Spatial object tracking data:

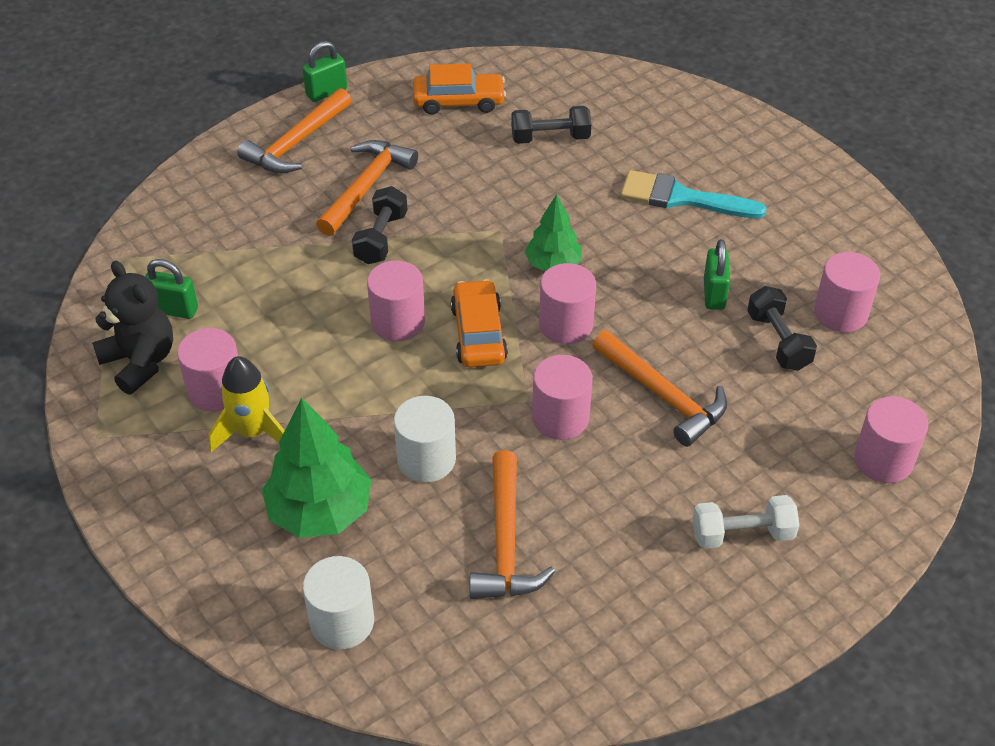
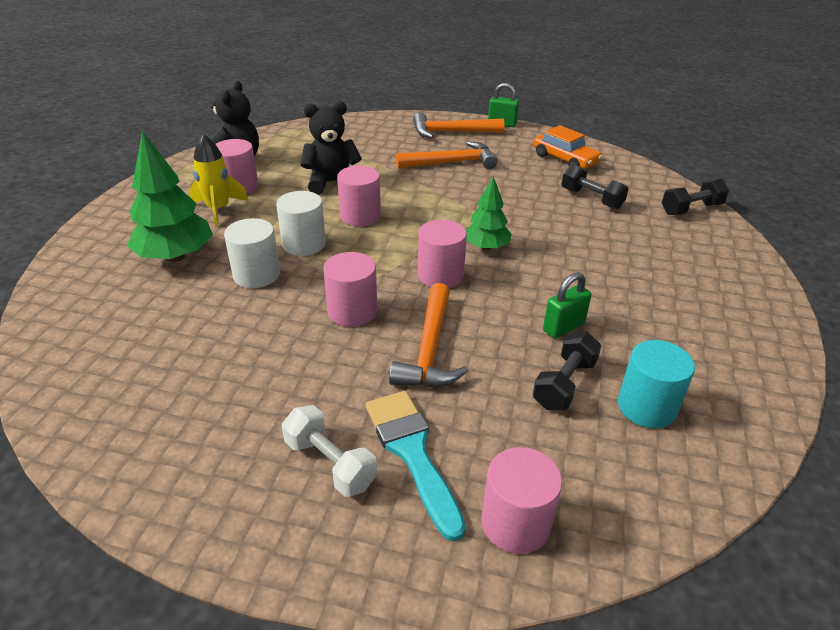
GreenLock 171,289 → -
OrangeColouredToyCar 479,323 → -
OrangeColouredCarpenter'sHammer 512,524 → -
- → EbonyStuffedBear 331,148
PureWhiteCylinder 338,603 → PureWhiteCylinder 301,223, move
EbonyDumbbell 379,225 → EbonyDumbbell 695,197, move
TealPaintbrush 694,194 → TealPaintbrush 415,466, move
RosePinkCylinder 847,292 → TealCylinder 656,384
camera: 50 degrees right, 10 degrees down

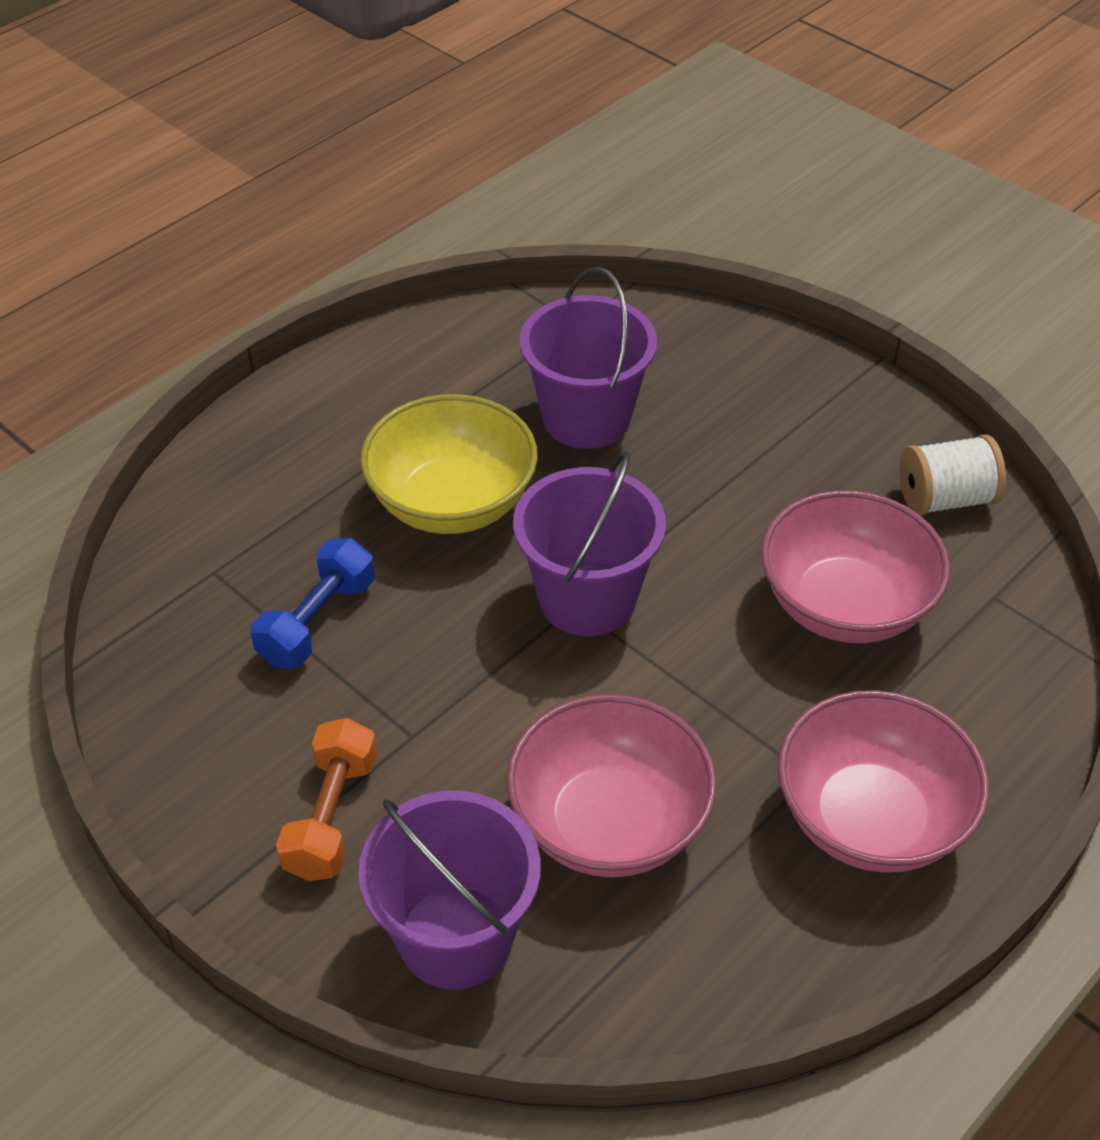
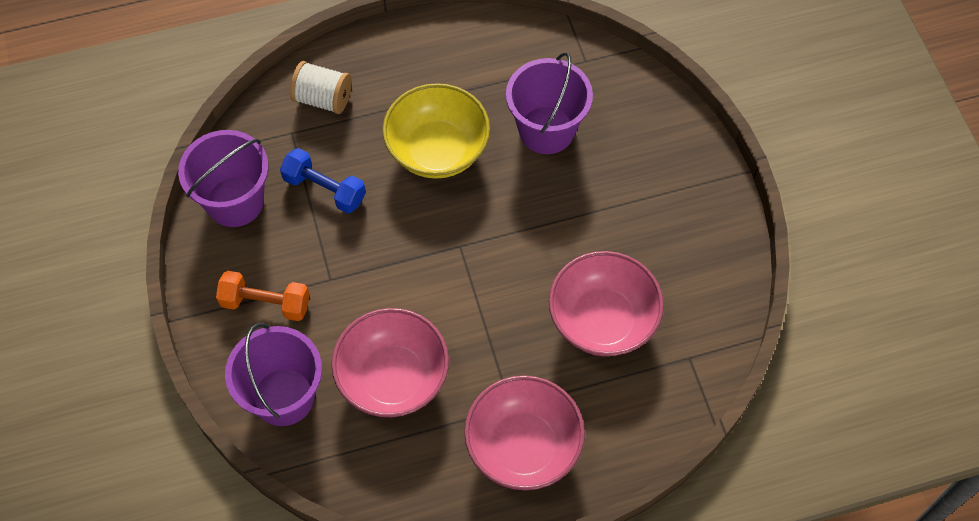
VioletPail 589,543 → VioletPail 223,178, move
PureWhiteReelOfThread 953,475 → PureWhiteReelOfThread 321,87, move
RoyalBlueDumbbell 313,603 → RoyalBlueDumbbell 323,181, 60 degrees clockwise
OrangeColouredDumbbell 326,799 → OrangeColouredDumbbell 263,296, 60 degrees clockwise
camera: 30 degrees right, 15 degrees up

*Task objective*
Write down exactly the span of lines above from the one containing "OrangeColouredToyCar 479,323 →" to the one containing "RosePinkCylinder 847,292 →", both ends included.

*Task response*
OrangeColouredToyCar 479,323 → -
OrangeColouredCarpenter'sHammer 512,524 → -
- → EbonyStuffedBear 331,148
PureWhiteCylinder 338,603 → PureWhiteCylinder 301,223, move
EbonyDumbbell 379,225 → EbonyDumbbell 695,197, move
TealPaintbrush 694,194 → TealPaintbrush 415,466, move
RosePinkCylinder 847,292 → TealCylinder 656,384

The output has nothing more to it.